Records excerpted from a collection
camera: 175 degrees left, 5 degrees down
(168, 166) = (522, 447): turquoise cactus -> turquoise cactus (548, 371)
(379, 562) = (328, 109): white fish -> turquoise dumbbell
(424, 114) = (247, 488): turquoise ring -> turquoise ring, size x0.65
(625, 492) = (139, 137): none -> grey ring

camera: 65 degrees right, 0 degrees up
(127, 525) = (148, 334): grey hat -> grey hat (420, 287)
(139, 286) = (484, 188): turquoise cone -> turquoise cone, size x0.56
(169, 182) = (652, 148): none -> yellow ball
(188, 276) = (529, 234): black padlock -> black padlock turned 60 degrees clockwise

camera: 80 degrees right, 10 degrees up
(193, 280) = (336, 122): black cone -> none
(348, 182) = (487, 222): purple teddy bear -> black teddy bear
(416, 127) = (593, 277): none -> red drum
==
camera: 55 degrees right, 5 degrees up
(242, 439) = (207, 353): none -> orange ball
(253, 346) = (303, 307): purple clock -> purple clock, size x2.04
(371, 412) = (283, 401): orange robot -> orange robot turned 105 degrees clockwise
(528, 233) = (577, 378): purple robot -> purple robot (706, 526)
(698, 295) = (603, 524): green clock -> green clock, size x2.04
...
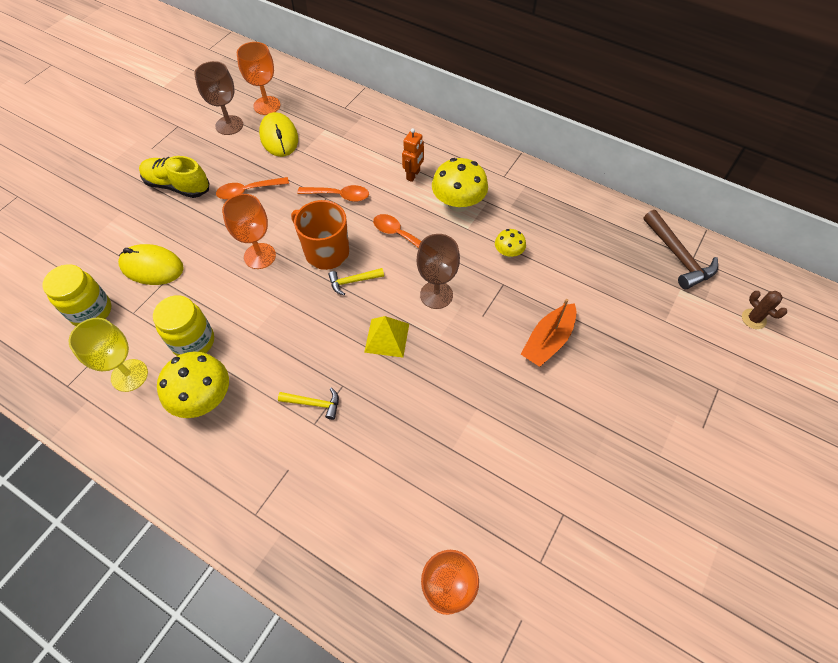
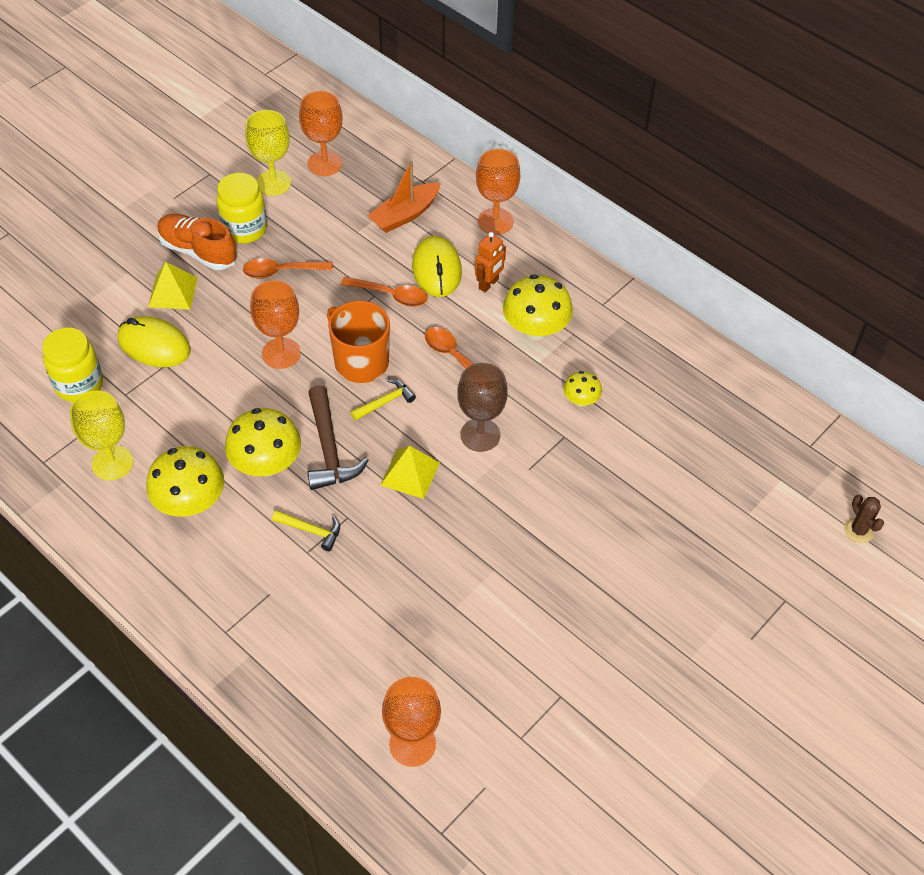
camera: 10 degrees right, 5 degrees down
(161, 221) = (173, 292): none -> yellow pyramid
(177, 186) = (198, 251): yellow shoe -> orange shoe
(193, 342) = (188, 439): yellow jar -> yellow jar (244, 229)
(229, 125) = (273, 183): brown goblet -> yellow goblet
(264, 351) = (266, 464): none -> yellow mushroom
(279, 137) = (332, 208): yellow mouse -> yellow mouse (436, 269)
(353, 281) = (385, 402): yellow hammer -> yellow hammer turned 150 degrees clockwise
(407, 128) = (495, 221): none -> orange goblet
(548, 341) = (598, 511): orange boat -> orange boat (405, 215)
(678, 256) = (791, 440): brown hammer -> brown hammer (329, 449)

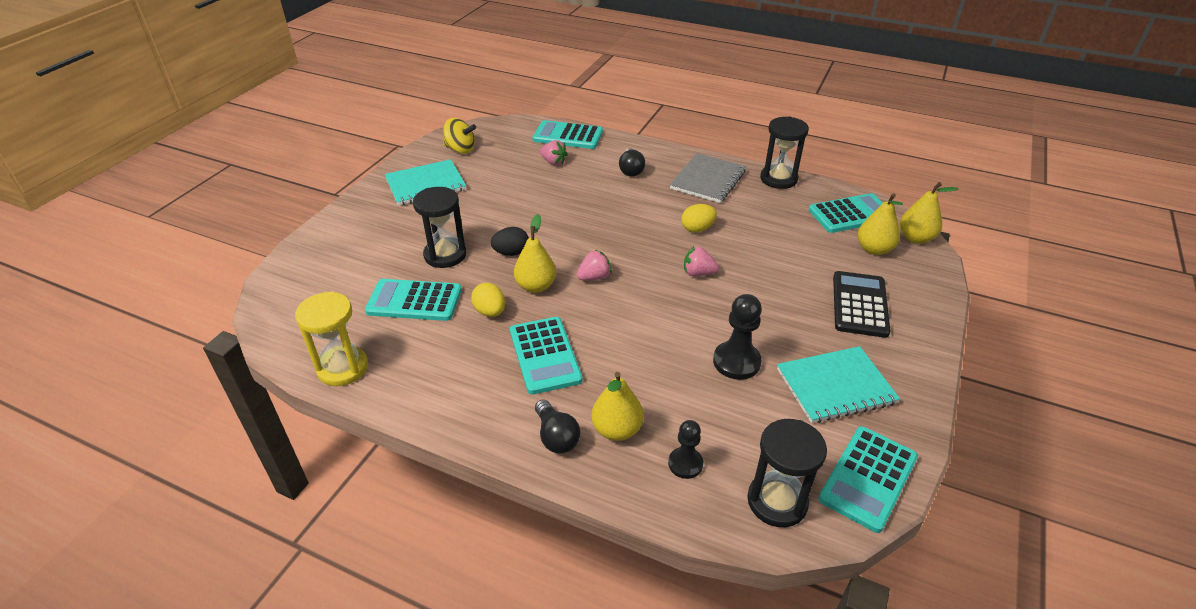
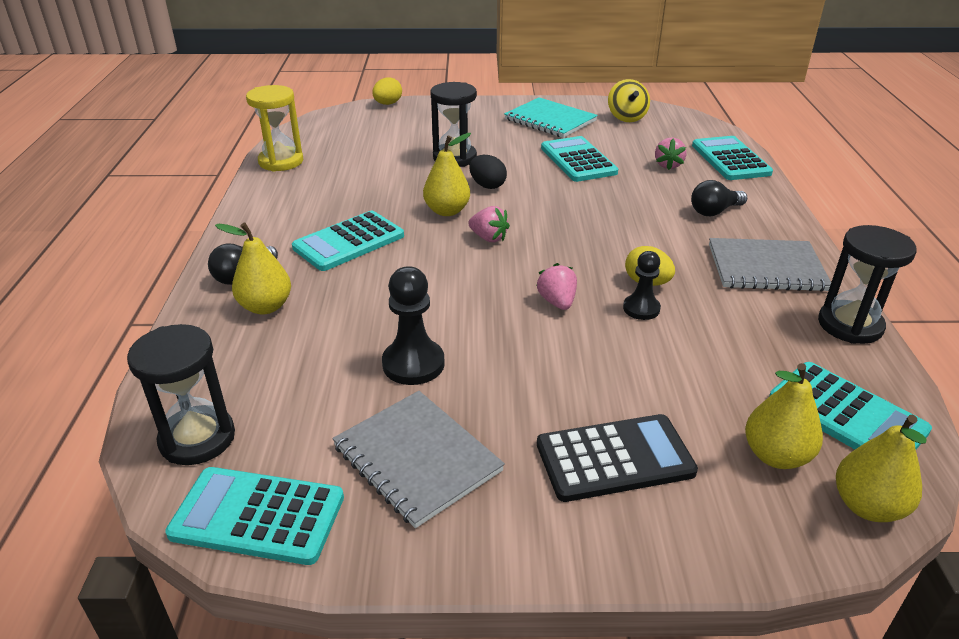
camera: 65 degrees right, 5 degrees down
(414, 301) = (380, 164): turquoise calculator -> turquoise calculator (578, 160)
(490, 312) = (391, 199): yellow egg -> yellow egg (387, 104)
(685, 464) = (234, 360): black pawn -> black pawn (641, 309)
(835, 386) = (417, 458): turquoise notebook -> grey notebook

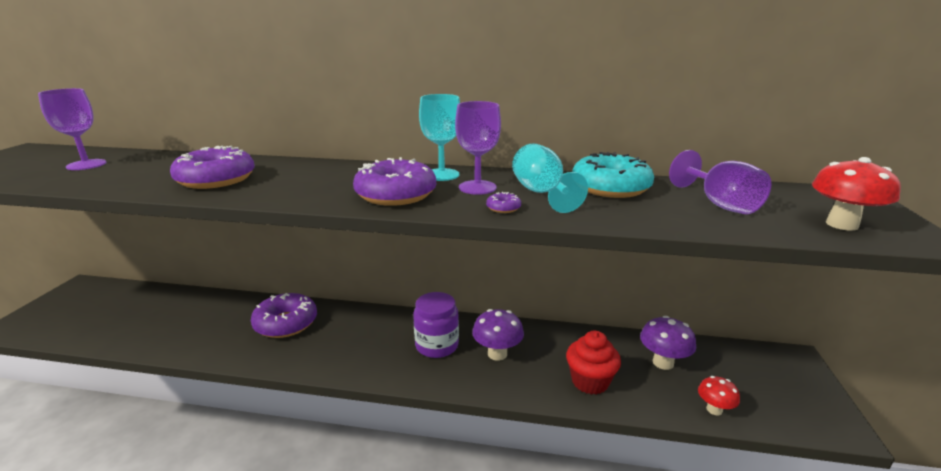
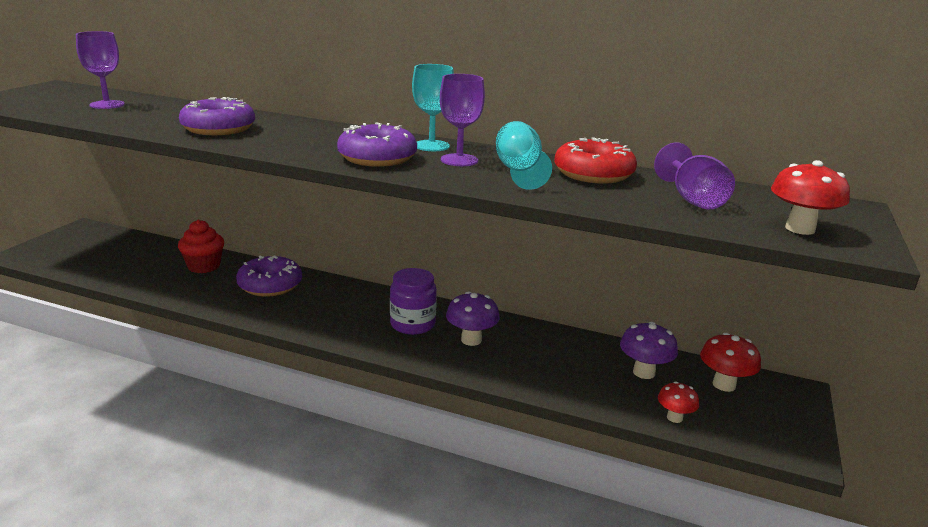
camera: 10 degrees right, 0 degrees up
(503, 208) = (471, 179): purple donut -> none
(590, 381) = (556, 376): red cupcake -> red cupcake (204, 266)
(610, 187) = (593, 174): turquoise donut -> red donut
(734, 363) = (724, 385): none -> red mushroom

> **TASK GOAL**
Of the entries above, repeat exactly the lines from the line with "camera: 175 degrees left, 5 degrees down" through the line with "(416, 127) = (593, 277): none -> red drum", both of them included.

> **REPLY**
camera: 175 degrees left, 5 degrees down
(168, 166) = (522, 447): turquoise cactus -> turquoise cactus (548, 371)
(379, 562) = (328, 109): white fish -> turquoise dumbbell
(424, 114) = (247, 488): turquoise ring -> turquoise ring, size x0.65
(625, 492) = (139, 137): none -> grey ring

camera: 65 degrees right, 0 degrees up
(127, 525) = (148, 334): grey hat -> grey hat (420, 287)
(139, 286) = (484, 188): turquoise cone -> turquoise cone, size x0.56
(169, 182) = (652, 148): none -> yellow ball
(188, 276) = (529, 234): black padlock -> black padlock turned 60 degrees clockwise

camera: 80 degrees right, 10 degrees up
(193, 280) = (336, 122): black cone -> none
(348, 182) = (487, 222): purple teddy bear -> black teddy bear
(416, 127) = (593, 277): none -> red drum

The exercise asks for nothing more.